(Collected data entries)
<<<<
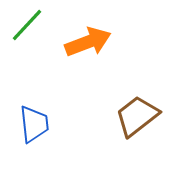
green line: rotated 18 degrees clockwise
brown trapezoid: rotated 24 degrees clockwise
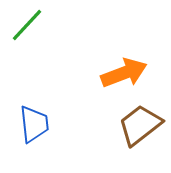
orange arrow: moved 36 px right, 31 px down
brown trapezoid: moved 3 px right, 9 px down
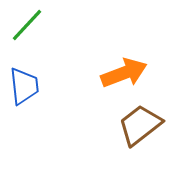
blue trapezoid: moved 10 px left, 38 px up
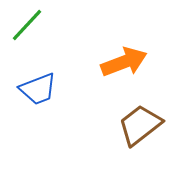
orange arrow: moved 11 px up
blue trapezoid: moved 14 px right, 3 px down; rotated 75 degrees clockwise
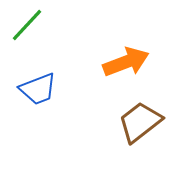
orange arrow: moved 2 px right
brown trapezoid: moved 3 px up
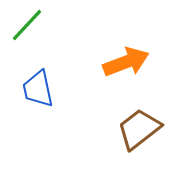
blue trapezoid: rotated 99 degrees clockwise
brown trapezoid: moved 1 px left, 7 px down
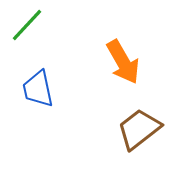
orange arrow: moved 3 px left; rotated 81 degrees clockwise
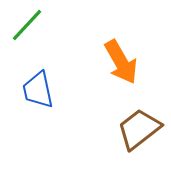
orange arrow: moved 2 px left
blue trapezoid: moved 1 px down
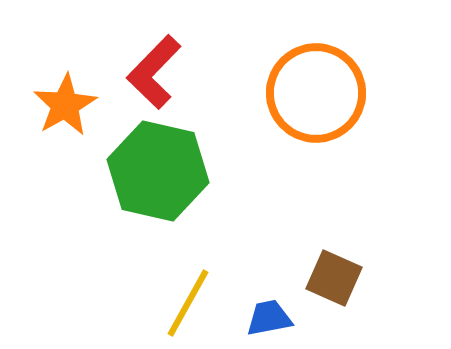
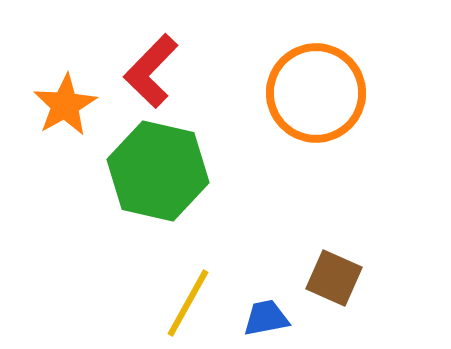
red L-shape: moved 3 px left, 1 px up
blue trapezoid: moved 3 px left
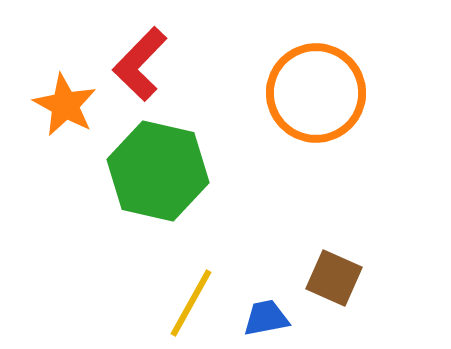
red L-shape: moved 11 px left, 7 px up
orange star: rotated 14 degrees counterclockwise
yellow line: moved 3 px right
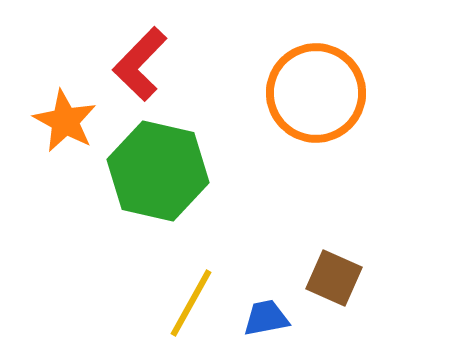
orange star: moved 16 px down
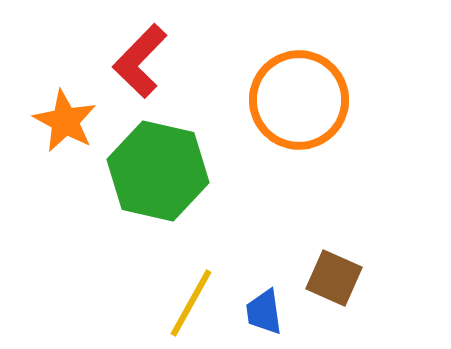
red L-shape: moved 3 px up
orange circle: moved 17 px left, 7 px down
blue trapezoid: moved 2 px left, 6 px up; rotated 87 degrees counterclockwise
>>>>
<<<<
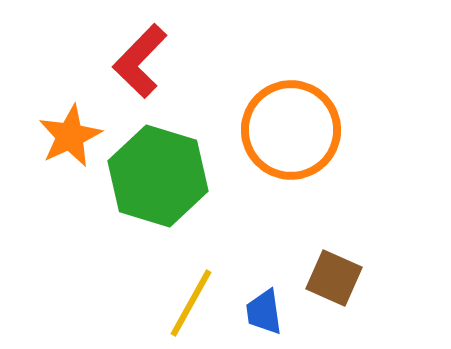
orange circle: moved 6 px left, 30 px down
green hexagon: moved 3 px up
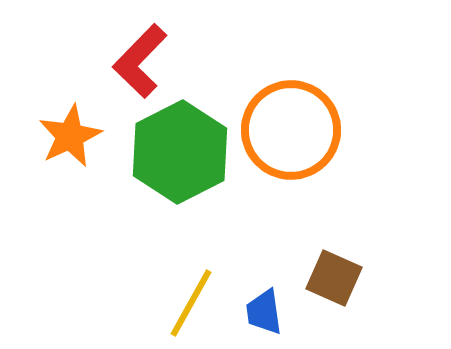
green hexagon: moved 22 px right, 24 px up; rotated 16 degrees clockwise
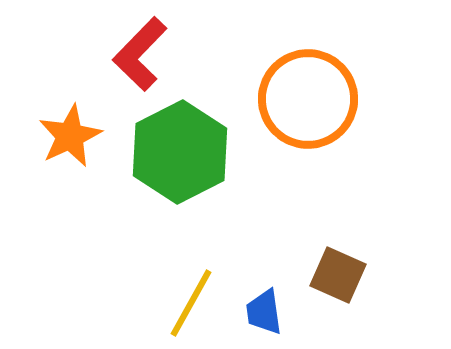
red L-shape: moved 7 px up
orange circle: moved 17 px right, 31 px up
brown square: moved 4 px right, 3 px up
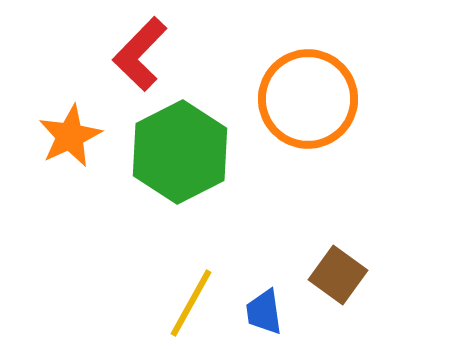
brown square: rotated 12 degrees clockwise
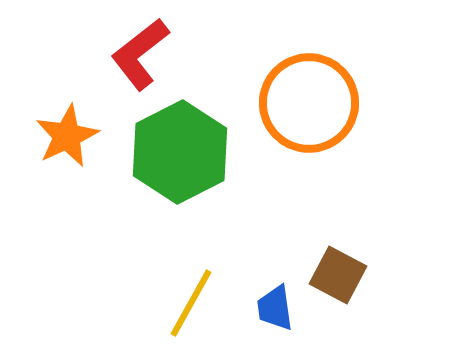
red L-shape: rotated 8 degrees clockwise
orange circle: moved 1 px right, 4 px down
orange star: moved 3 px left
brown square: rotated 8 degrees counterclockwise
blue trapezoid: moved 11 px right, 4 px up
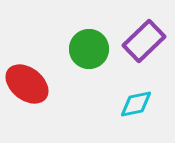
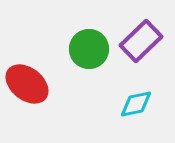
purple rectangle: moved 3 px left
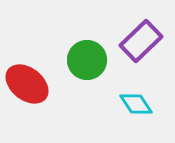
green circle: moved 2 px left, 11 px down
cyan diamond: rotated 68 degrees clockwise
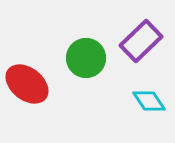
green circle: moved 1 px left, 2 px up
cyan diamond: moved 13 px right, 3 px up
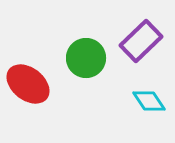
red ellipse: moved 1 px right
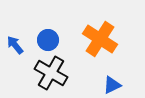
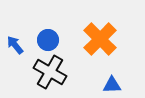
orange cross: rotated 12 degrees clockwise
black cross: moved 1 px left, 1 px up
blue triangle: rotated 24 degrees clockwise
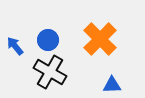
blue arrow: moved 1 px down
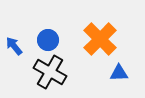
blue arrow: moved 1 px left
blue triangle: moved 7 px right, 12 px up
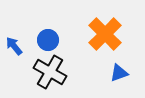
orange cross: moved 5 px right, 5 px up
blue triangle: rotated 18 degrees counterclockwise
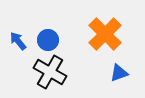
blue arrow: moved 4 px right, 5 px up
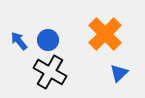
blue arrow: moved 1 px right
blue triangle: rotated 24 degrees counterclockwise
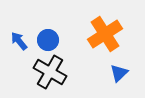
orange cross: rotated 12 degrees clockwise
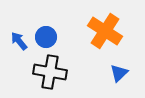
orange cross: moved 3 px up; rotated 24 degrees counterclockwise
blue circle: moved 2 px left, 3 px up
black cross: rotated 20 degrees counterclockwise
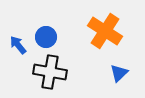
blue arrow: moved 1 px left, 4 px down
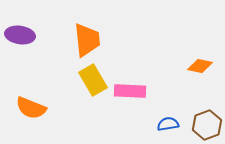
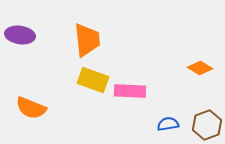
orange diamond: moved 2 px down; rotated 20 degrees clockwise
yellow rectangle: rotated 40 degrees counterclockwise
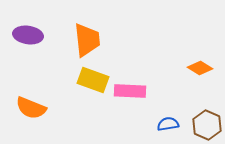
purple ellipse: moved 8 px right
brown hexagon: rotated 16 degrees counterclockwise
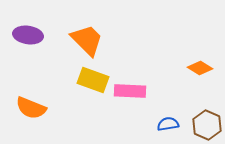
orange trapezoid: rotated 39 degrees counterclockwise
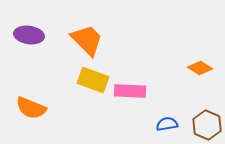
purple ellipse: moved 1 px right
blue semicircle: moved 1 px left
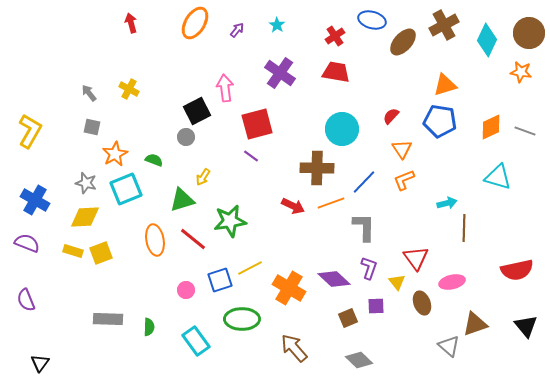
>>>>
▶ _TO DO_:
Rename "purple ellipse" to "violet oval" in the listing, starting with the line with "purple ellipse: moved 8 px right" and going on through the line with "blue semicircle: moved 1 px left". Keep everything else the same, and leave out the picture lines.

▶ _RESPONSE TO THIS EXERCISE_:
violet oval: moved 8 px right
brown hexagon: rotated 16 degrees counterclockwise
orange trapezoid: rotated 39 degrees counterclockwise
violet oval: moved 1 px right
blue semicircle: moved 1 px left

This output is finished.